Before-and-after change data:
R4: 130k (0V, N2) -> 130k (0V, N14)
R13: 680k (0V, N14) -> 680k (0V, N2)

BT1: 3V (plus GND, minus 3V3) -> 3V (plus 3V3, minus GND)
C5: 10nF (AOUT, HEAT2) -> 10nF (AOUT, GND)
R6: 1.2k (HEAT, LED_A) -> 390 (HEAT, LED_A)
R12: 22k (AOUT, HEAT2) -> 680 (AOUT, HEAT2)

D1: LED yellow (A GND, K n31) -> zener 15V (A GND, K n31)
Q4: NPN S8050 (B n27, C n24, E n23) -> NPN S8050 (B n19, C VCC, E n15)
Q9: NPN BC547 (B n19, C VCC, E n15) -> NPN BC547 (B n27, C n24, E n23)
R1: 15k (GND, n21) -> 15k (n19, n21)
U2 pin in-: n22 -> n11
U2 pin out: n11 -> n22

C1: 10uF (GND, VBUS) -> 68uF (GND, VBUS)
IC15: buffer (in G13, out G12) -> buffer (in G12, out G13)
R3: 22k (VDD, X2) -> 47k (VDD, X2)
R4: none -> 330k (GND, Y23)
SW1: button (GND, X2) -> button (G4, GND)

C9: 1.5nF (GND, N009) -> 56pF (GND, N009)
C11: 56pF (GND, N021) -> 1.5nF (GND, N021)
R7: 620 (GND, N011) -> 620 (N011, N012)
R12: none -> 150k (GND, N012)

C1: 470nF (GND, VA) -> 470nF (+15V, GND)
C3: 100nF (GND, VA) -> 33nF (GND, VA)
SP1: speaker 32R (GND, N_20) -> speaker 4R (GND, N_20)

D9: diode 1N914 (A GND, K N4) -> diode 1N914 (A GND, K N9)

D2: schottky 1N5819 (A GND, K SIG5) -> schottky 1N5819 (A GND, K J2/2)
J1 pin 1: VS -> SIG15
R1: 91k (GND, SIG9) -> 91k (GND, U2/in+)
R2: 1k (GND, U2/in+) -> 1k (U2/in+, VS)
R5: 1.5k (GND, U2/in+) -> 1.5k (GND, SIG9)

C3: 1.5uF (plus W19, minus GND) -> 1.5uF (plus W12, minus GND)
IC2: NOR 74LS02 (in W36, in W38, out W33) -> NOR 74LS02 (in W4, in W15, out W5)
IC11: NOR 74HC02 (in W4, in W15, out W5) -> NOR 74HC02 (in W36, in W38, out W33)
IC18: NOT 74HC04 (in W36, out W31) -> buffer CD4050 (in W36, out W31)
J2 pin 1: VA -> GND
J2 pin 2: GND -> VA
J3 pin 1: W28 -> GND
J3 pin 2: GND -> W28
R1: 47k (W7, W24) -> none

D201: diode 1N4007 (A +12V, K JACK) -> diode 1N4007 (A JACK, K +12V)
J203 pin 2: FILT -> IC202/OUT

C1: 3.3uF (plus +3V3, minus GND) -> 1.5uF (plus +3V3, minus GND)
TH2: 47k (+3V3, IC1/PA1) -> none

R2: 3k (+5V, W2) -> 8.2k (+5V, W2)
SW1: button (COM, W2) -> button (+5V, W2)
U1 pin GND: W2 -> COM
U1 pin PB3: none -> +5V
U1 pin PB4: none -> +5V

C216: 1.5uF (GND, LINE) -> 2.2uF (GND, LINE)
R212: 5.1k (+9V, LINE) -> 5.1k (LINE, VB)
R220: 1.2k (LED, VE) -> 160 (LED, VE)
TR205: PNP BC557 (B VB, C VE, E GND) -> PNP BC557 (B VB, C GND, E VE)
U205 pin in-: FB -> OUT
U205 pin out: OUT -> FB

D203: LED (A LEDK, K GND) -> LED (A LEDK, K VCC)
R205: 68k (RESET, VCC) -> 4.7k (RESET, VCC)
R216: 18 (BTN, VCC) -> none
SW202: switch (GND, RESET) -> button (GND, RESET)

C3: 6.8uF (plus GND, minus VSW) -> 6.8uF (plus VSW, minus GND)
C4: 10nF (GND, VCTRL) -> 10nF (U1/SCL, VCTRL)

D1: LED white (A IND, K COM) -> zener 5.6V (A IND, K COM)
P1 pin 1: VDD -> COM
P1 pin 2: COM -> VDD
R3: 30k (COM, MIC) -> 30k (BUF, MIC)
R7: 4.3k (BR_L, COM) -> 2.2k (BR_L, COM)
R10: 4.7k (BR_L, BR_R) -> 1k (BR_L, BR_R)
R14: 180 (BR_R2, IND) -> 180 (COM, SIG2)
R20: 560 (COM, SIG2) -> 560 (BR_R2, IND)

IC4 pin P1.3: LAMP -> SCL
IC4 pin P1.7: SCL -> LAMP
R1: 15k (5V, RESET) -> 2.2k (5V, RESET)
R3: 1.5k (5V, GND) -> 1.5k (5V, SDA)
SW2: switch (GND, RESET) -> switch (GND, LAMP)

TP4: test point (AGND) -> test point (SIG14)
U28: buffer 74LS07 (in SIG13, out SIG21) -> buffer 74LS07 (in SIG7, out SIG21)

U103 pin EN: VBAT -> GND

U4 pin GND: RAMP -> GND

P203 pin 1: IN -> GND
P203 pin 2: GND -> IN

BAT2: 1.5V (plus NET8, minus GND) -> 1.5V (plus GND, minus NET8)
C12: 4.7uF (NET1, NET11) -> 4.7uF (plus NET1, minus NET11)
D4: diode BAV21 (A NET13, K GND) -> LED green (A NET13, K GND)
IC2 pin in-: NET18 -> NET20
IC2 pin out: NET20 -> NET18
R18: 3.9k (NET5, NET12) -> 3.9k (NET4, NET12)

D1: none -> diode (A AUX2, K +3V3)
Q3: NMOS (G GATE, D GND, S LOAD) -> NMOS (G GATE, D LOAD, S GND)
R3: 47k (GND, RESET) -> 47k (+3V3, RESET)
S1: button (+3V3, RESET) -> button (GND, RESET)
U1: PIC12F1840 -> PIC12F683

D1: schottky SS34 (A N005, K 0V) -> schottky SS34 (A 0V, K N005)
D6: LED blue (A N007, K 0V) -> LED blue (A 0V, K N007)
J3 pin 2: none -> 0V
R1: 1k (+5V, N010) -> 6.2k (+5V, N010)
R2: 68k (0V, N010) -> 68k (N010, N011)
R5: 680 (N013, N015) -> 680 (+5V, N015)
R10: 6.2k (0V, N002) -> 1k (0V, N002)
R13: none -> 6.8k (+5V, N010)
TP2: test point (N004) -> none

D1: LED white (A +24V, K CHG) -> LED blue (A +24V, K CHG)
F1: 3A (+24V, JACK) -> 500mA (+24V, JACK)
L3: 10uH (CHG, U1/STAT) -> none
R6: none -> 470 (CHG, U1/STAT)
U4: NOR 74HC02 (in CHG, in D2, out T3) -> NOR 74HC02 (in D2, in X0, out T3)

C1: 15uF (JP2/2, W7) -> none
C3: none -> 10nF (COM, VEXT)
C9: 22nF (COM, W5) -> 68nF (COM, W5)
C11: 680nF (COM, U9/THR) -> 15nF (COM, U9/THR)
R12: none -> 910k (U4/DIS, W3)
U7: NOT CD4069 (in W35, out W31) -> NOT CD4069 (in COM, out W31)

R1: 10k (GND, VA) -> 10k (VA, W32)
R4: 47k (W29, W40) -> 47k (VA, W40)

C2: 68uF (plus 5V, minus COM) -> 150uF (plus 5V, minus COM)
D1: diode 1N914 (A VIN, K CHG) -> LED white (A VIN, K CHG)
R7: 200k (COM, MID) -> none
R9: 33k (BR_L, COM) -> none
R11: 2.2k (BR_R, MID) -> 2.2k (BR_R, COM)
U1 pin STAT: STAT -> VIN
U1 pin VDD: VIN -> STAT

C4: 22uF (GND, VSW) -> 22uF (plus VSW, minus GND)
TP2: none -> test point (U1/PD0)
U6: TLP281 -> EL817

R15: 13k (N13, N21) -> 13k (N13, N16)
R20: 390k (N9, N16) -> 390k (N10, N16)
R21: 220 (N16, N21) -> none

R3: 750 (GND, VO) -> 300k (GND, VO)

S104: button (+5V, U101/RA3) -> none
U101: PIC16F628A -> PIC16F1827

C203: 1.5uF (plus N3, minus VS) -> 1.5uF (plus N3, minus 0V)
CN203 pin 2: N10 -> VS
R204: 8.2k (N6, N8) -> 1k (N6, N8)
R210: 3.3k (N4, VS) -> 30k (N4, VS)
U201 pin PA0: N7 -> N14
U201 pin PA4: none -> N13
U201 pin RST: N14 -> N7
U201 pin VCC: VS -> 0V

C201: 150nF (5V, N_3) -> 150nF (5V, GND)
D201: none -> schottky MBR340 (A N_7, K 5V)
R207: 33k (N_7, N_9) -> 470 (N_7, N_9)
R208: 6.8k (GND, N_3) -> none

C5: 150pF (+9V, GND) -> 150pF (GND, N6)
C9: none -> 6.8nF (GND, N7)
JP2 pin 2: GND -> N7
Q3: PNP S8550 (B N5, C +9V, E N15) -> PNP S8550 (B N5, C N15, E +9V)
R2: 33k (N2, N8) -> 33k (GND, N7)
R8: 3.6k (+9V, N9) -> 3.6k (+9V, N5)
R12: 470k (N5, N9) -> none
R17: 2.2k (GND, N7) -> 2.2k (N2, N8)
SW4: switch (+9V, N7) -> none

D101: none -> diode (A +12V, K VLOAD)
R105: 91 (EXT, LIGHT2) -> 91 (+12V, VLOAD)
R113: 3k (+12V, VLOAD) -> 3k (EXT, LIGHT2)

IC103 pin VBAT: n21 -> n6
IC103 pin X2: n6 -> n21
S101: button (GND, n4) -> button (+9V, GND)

GOAL OF THE EXERCISE:
From the entries above, print the lines beginning at the one with "C3: 1.5uF (plus" and stopping after the one with "IC11: NOR 74HC02", exactly as written and with nothing else.

SOLUTION FOR THIS EXERCISE:
C3: 1.5uF (plus W19, minus GND) -> 1.5uF (plus W12, minus GND)
IC2: NOR 74LS02 (in W36, in W38, out W33) -> NOR 74LS02 (in W4, in W15, out W5)
IC11: NOR 74HC02 (in W4, in W15, out W5) -> NOR 74HC02 (in W36, in W38, out W33)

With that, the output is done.